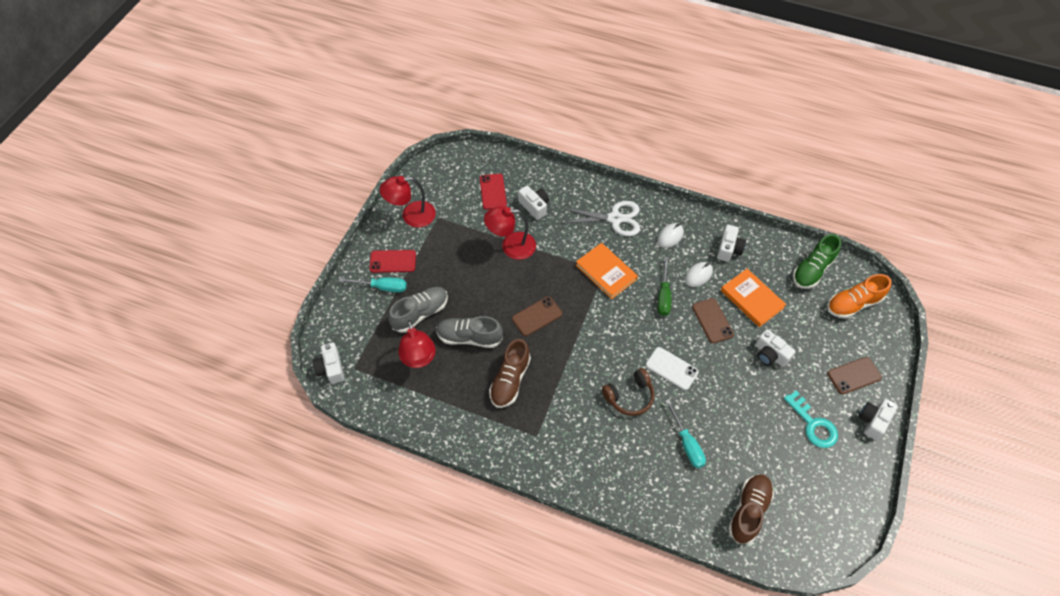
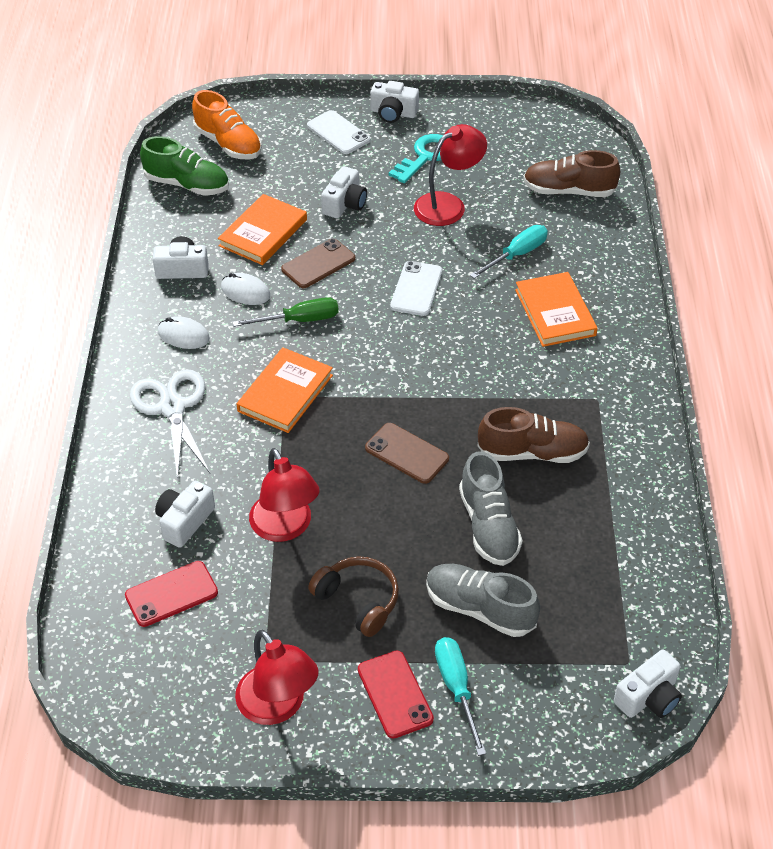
camera: 110 degrees left, 10 degrees down
(419, 359) = (562, 578): red lamp -> red lamp (448, 205)
(622, 444) = (555, 312): none -> orange book
(629, 396) = (482, 320): brown headphones -> brown headphones (358, 601)
(854, 375) = (338, 133): brown phone -> white phone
---*---
## DESCRIPTION OF THE TASK:
Pictures stay out; the data above is to be returned exactly.

## ANSWER SECTION:
camera: 110 degrees left, 10 degrees down
(419, 359) = (562, 578): red lamp -> red lamp (448, 205)
(622, 444) = (555, 312): none -> orange book
(629, 396) = (482, 320): brown headphones -> brown headphones (358, 601)
(854, 375) = (338, 133): brown phone -> white phone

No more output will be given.